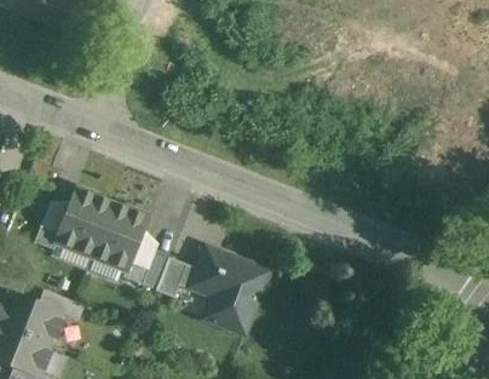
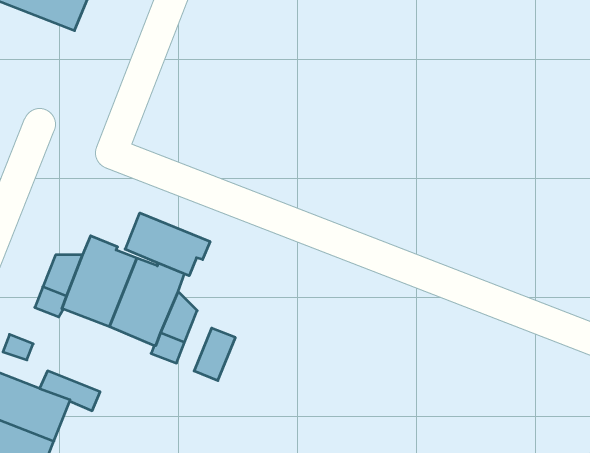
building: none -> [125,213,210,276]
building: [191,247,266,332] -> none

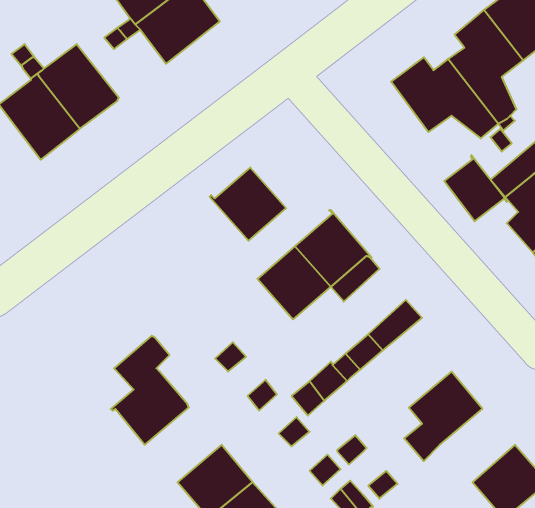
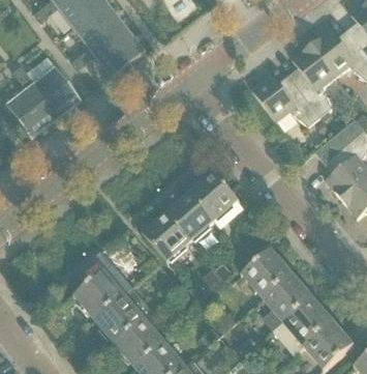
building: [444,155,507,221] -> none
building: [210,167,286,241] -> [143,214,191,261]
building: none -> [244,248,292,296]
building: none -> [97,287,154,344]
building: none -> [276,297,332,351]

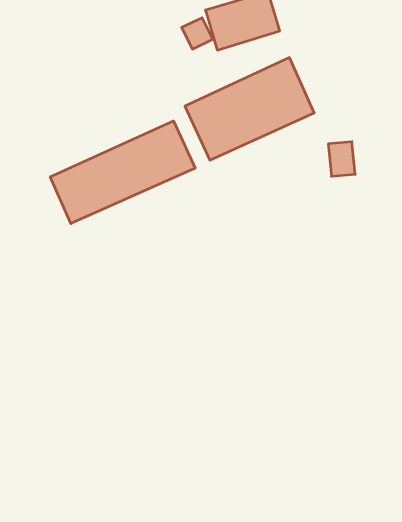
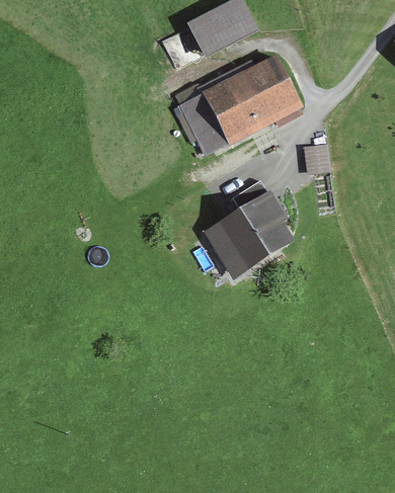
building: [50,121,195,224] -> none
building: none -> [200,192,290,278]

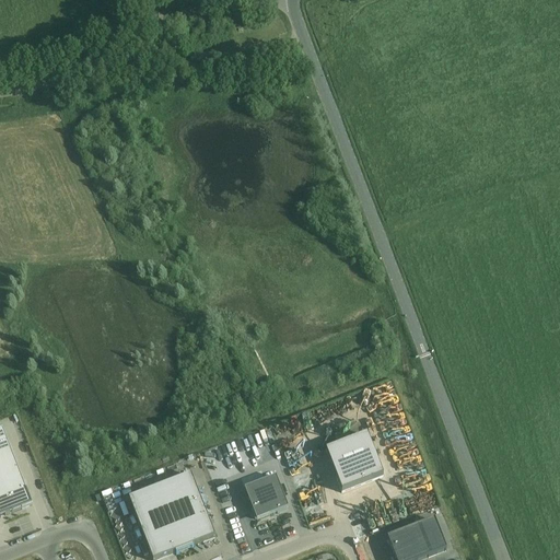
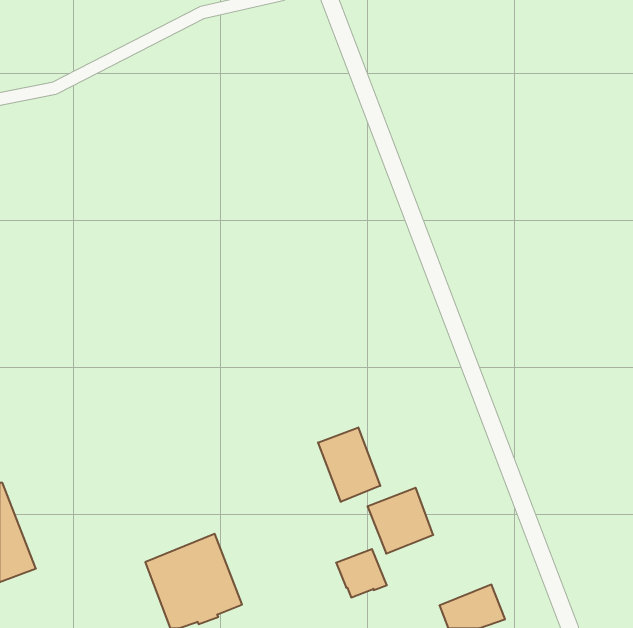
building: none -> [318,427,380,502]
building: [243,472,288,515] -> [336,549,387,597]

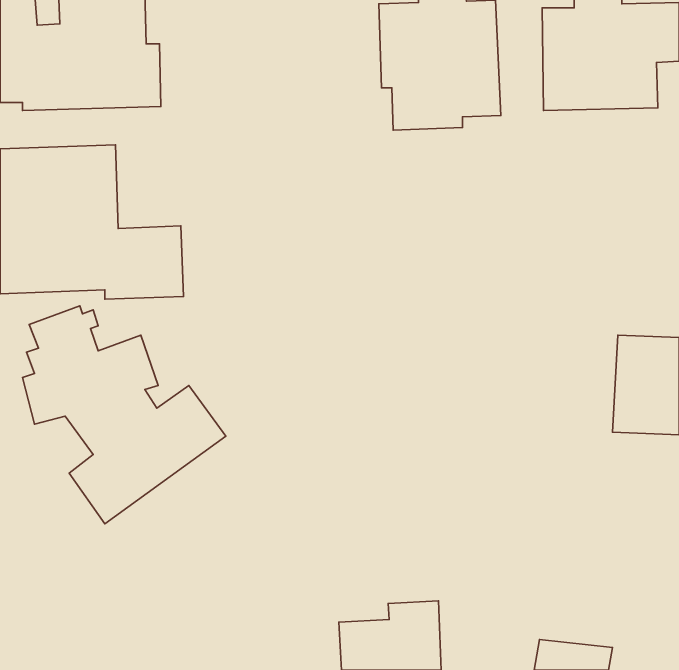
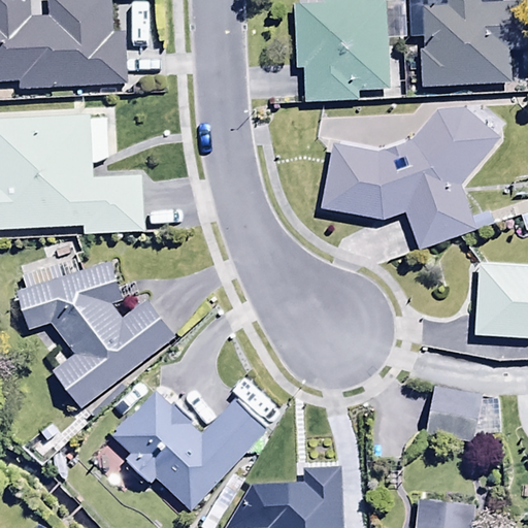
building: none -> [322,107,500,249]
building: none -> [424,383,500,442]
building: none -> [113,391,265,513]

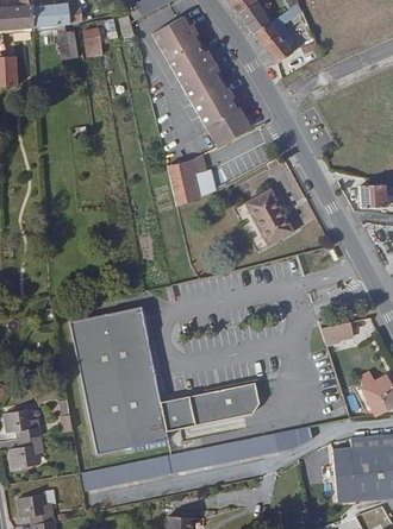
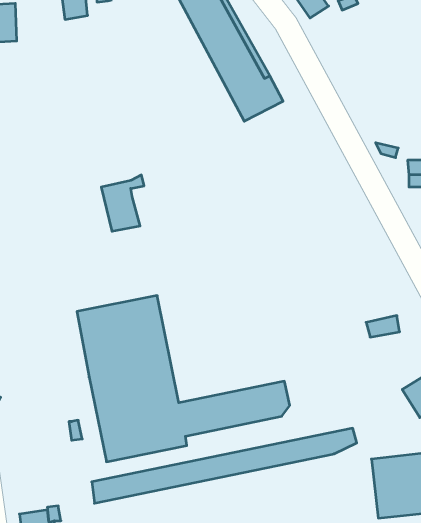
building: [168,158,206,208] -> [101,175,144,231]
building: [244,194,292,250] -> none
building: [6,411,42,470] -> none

# What you are asked to do
Retype the records above line for line and exactly, omitting their pictures.

# Task output
building: none -> [125,213,210,276]
building: [191,247,266,332] -> none

building: [444,155,507,221] -> none
building: [210,167,286,241] -> [143,214,191,261]
building: none -> [244,248,292,296]
building: none -> [97,287,154,344]
building: none -> [276,297,332,351]

building: [50,121,195,224] -> none
building: none -> [200,192,290,278]

building: none -> [318,427,380,502]
building: [243,472,288,515] -> [336,549,387,597]

building: none -> [322,107,500,249]
building: none -> [424,383,500,442]
building: none -> [113,391,265,513]

building: [168,158,206,208] -> [101,175,144,231]
building: [244,194,292,250] -> none
building: [6,411,42,470] -> none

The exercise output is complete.